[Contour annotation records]
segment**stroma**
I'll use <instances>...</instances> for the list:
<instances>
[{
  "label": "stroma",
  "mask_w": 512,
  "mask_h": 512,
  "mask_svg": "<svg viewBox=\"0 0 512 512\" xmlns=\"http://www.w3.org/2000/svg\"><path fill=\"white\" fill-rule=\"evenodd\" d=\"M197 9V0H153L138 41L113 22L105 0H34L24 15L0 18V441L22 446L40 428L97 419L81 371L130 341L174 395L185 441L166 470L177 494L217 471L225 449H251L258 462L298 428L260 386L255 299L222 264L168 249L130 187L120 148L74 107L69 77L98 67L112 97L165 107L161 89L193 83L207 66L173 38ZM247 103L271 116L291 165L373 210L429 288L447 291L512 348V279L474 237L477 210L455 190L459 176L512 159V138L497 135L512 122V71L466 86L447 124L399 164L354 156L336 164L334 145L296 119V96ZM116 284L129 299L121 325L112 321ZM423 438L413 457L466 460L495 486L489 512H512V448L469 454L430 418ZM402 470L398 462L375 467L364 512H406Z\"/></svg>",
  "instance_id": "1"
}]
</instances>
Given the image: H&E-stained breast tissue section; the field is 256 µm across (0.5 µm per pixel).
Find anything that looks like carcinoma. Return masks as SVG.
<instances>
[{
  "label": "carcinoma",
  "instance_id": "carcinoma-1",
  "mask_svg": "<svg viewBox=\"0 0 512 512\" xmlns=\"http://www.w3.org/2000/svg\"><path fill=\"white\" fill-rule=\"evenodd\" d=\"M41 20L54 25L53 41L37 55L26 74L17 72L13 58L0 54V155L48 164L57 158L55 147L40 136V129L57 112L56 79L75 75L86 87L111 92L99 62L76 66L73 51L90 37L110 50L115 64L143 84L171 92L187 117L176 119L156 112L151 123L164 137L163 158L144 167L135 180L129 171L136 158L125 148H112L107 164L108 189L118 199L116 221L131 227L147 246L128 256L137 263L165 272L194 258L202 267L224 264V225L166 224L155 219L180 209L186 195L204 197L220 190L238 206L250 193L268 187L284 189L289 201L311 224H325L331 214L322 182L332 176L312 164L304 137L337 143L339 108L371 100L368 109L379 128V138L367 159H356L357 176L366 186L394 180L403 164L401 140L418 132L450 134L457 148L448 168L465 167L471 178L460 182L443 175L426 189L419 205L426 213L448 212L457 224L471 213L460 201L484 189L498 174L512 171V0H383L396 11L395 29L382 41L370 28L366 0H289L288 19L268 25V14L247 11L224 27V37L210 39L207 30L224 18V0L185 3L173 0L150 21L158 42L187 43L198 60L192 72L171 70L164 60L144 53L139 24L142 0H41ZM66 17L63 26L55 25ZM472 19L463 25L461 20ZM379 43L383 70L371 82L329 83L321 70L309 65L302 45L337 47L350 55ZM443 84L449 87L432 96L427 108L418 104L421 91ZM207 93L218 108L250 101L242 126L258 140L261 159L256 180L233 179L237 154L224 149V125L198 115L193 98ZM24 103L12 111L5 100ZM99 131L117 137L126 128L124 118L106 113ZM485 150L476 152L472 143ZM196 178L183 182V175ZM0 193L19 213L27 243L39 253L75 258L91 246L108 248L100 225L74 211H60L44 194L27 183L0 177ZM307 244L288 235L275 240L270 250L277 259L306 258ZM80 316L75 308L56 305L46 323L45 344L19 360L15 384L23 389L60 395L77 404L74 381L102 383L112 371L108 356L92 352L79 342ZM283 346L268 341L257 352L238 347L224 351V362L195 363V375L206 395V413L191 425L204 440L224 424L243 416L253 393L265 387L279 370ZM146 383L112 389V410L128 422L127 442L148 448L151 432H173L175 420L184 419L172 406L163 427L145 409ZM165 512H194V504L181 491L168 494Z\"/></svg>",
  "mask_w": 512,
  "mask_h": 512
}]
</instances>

**What to produce:**
Each entry is to be returned in full, character for character.

**Written answer:**
segment**stroma**
I'll use <instances>...</instances> for the list:
<instances>
[{
  "label": "stroma",
  "mask_w": 512,
  "mask_h": 512,
  "mask_svg": "<svg viewBox=\"0 0 512 512\" xmlns=\"http://www.w3.org/2000/svg\"><path fill=\"white\" fill-rule=\"evenodd\" d=\"M197 9V0H153L138 41L113 22L105 0H34L24 15L0 18V441L22 446L40 428L97 419L81 371L130 341L174 395L185 441L166 470L177 494L217 471L225 449H251L258 462L298 428L260 386L255 299L222 264L168 249L130 187L120 148L74 107L69 77L98 67L112 97L165 107L161 89L193 83L207 66L173 38ZM247 103L271 116L291 165L373 210L429 288L447 291L512 348V279L474 237L477 210L455 190L459 176L512 159V138L497 135L512 122V71L466 86L447 124L399 164L354 156L336 164L334 145L296 119V96ZM116 284L129 299L121 325L112 321ZM423 438L413 457L466 460L495 486L489 512H512V448L469 454L430 418ZM402 470L398 462L375 467L364 512H406Z\"/></svg>",
  "instance_id": "1"
}]
</instances>
Given the image: H&E-stained breast tissue section; the field is 256 µm across (0.5 µm per pixel).
Find anything that looks like carcinoma. Return masks as SVG.
<instances>
[{
  "label": "carcinoma",
  "instance_id": "carcinoma-1",
  "mask_svg": "<svg viewBox=\"0 0 512 512\" xmlns=\"http://www.w3.org/2000/svg\"><path fill=\"white\" fill-rule=\"evenodd\" d=\"M41 20L54 25L53 41L37 55L26 74L17 72L13 58L0 54V155L48 164L57 158L55 147L40 136V129L57 112L56 79L75 75L86 87L111 92L99 62L76 66L73 51L90 37L110 50L115 64L143 84L171 92L187 117L176 119L156 112L151 123L164 137L163 158L144 167L135 180L129 171L136 158L125 148H112L107 164L108 189L118 199L116 221L131 227L147 246L128 256L137 263L165 272L194 258L202 267L224 264V225L166 224L155 219L180 209L186 195L204 197L220 190L238 206L250 193L268 187L284 189L289 201L311 224H325L331 214L322 182L332 176L312 164L304 137L337 143L339 108L371 100L368 109L379 128V138L367 159H356L357 176L366 186L394 180L403 164L401 140L418 132L450 134L457 148L448 168L465 167L471 178L460 182L443 175L426 189L419 205L426 213L448 212L457 224L471 213L460 201L484 189L498 174L512 171V0H383L396 11L395 29L382 41L370 28L366 0H289L288 19L268 25V14L247 11L224 27V37L210 39L207 30L224 18V0L185 3L173 0L150 21L158 42L187 43L198 60L192 72L171 70L164 60L144 53L139 24L142 0H41ZM66 17L63 26L55 25ZM472 19L463 25L461 20ZM379 43L383 70L371 82L329 83L321 70L309 65L302 45L337 47L350 55ZM443 84L449 87L432 96L427 108L418 104L421 91ZM207 93L218 108L250 101L242 126L258 140L261 159L256 180L233 179L237 154L224 149V125L198 115L193 98ZM24 103L12 111L5 100ZM99 131L117 137L126 128L124 118L106 113ZM485 150L476 152L472 143ZM196 178L183 182V175ZM0 193L19 213L27 243L39 253L75 258L91 246L108 248L100 225L74 211H60L44 194L27 183L0 177ZM307 244L288 235L275 240L270 250L277 259L306 258ZM80 316L75 308L56 305L46 323L45 344L19 360L15 384L23 389L60 395L77 404L74 381L102 383L112 371L108 356L92 352L79 342ZM283 346L268 341L257 352L238 347L224 351V362L195 363V375L206 395V413L191 425L204 440L224 424L243 416L253 393L265 387L279 370ZM146 383L112 389V410L128 422L127 442L148 448L151 432H173L175 420L184 419L172 406L163 427L145 409ZM165 512H194V504L181 491L168 494Z\"/></svg>",
  "mask_w": 512,
  "mask_h": 512
}]
</instances>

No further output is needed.